-- TASK INPUTS --
------------------------------------

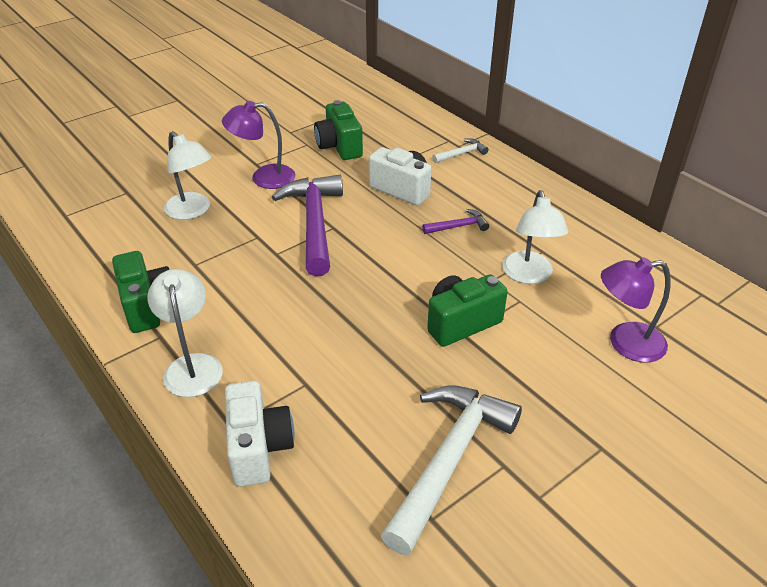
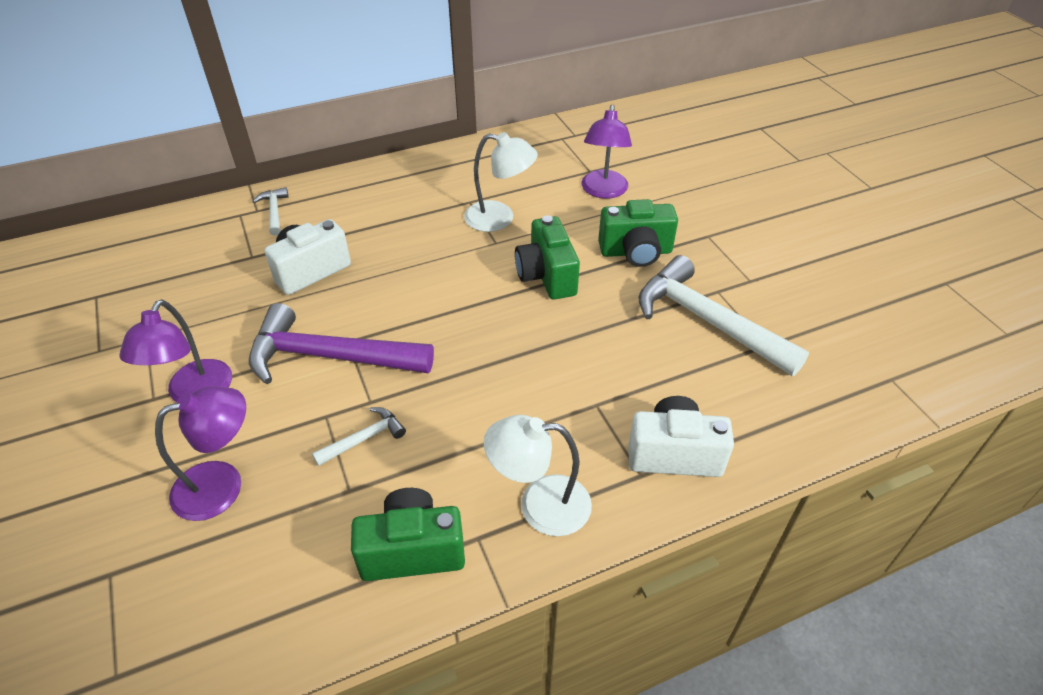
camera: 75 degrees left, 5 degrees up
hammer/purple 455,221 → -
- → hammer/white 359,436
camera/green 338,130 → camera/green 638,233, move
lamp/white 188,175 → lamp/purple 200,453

------------------------------------

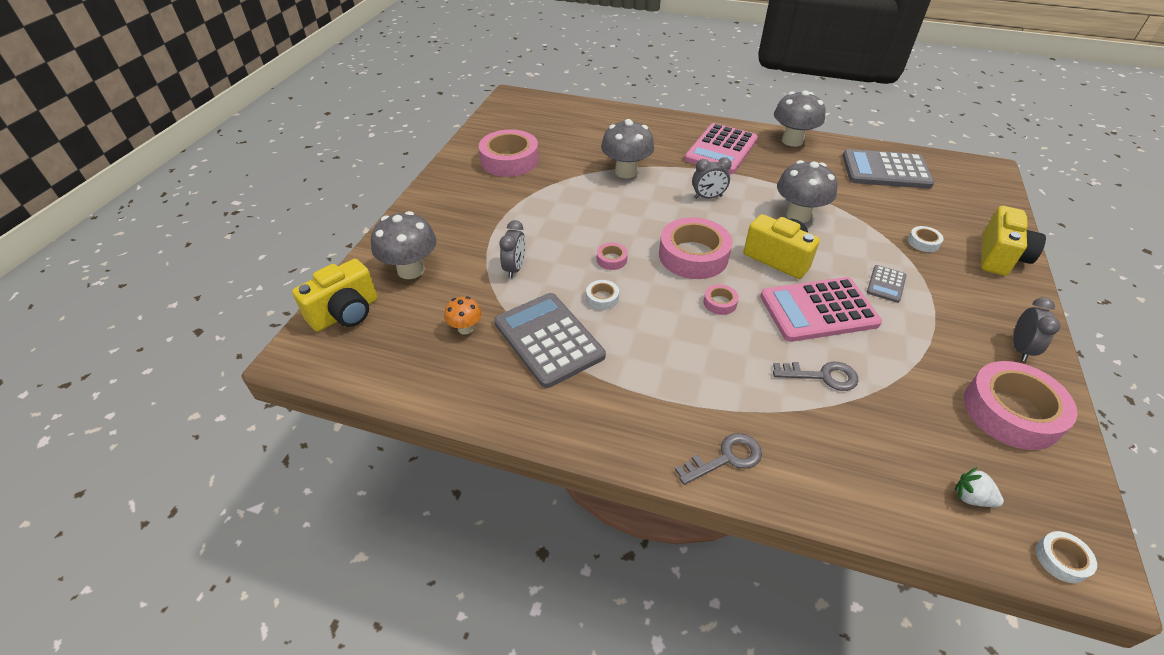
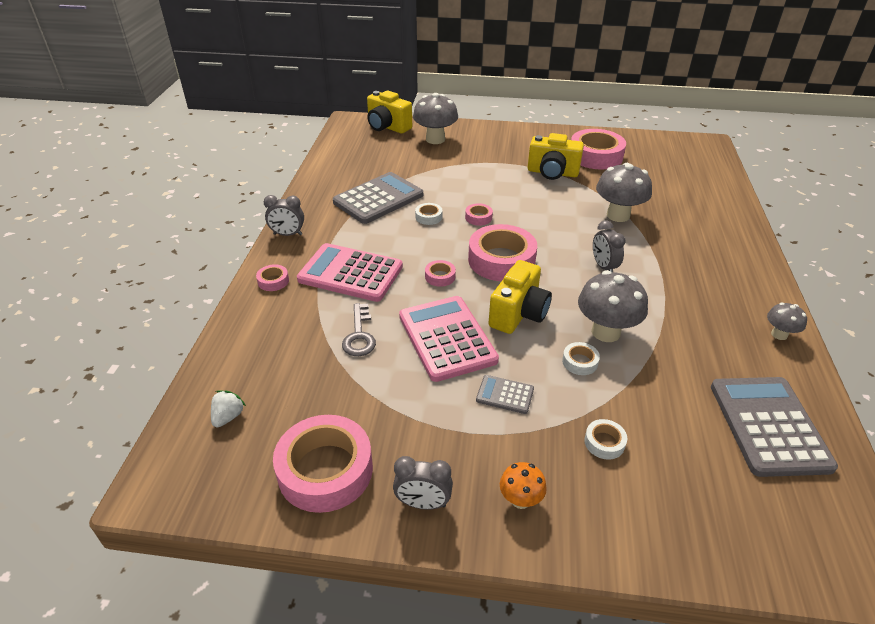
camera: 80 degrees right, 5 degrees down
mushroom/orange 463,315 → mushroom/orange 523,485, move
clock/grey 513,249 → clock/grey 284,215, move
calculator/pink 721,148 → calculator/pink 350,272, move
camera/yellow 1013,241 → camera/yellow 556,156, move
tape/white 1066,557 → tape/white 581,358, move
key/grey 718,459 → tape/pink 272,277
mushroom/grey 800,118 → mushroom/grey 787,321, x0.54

------------------------------------

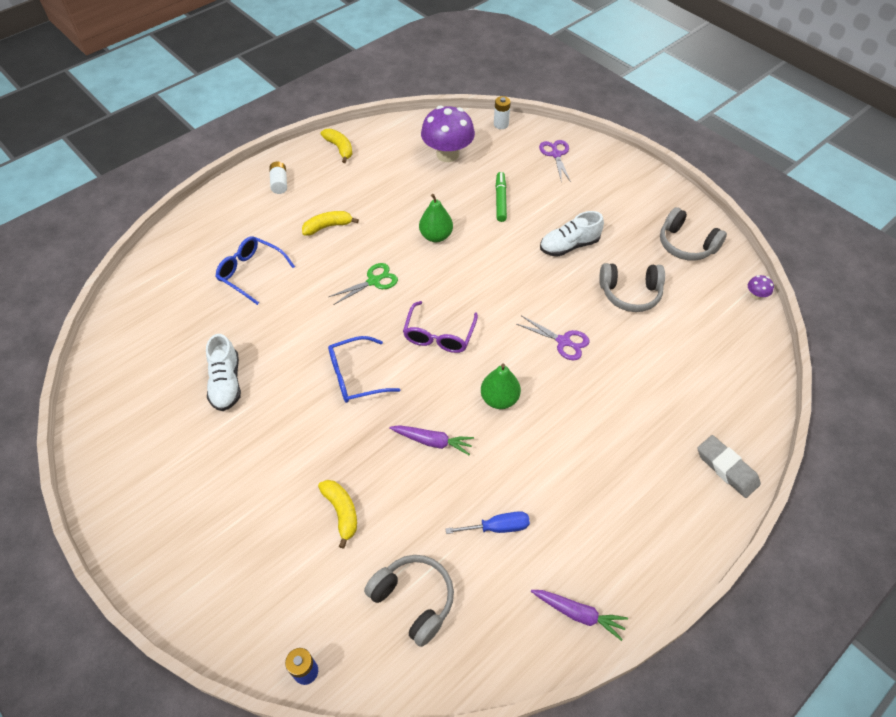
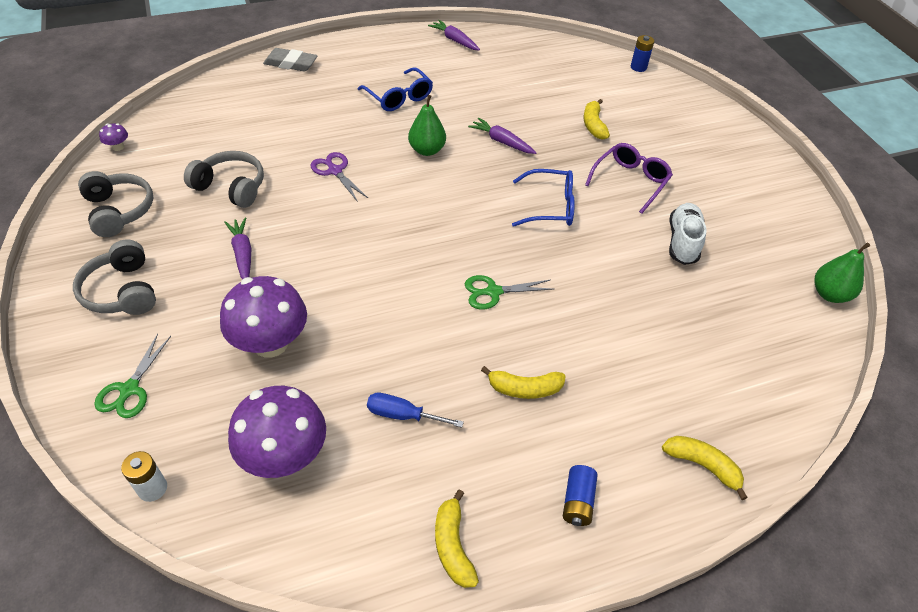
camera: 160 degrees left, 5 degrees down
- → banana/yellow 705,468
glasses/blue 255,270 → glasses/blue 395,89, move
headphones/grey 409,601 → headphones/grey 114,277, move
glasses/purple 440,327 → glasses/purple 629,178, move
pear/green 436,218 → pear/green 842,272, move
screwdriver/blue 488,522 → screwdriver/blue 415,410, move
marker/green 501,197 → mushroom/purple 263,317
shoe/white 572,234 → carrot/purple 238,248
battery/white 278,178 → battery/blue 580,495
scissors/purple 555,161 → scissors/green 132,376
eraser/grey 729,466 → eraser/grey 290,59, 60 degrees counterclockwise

------------------------------------

With the line holding "camera: 75 degrees left, 5 degrees up" as the first and the line holding "lamp/white 188,175 → lamp/purple 200,453" as the last, set down that range of the entries above exactly, and nothing else.

camera: 75 degrees left, 5 degrees up
hammer/purple 455,221 → -
- → hammer/white 359,436
camera/green 338,130 → camera/green 638,233, move
lamp/white 188,175 → lamp/purple 200,453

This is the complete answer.